> _Request_
Could the data below be printed out exactly, with the pictures left out?

Records for processing Start Marker

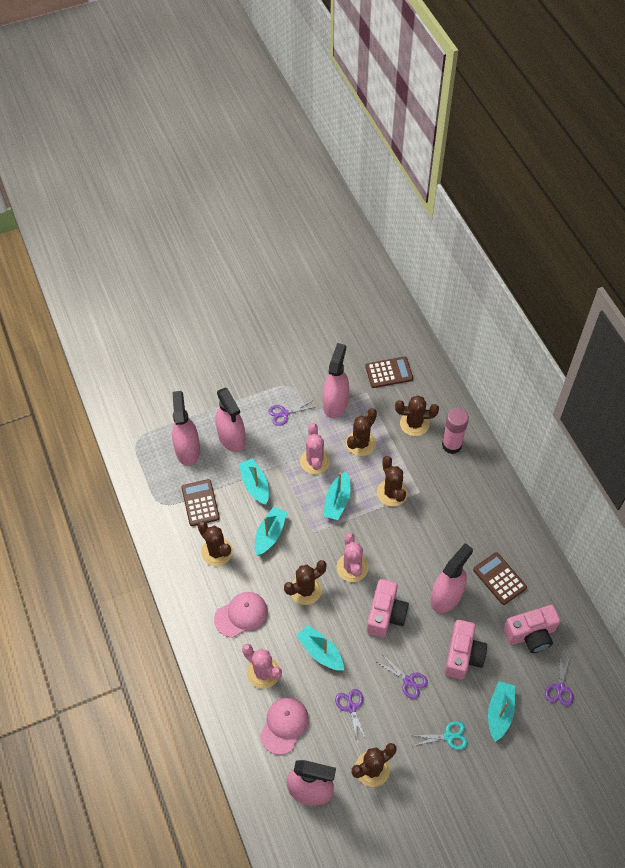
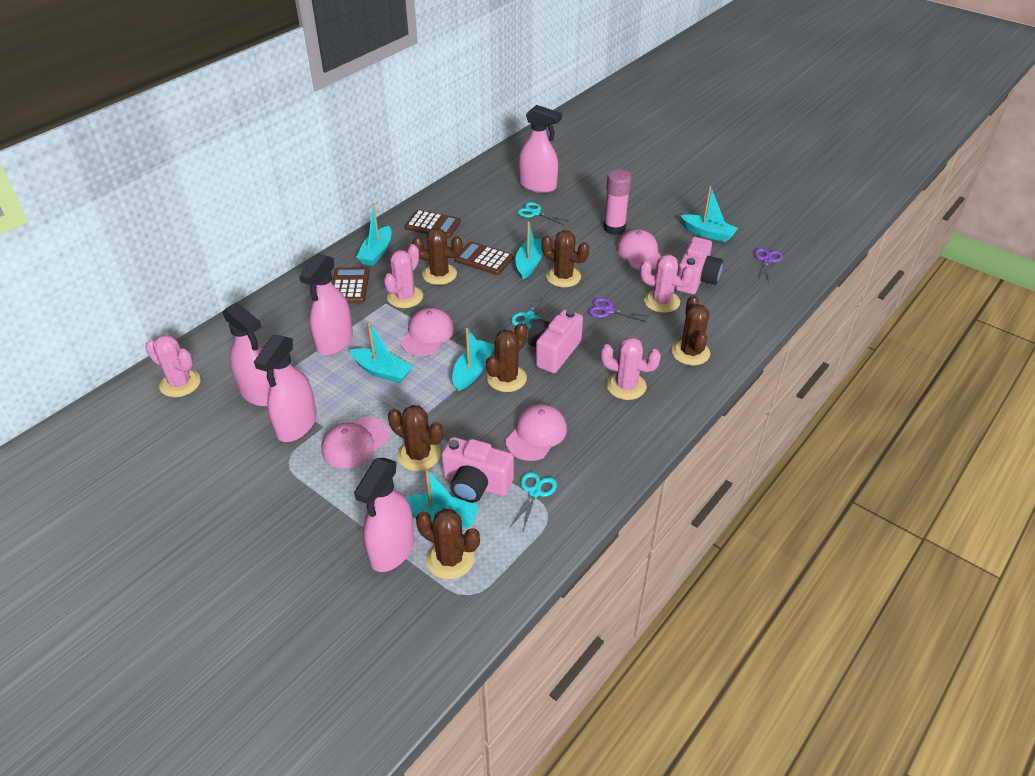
pink cactus: 3 -> 4
pink cap: 2 -> 4
purple scissors: 4 -> 2
turquoise boat: 5 -> 6
turquoise scissors: 1 -> 3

Records for processing End Marker

> _Answer to the exercise_
pink cactus: 3 -> 4
pink cap: 2 -> 4
purple scissors: 4 -> 2
turquoise boat: 5 -> 6
turquoise scissors: 1 -> 3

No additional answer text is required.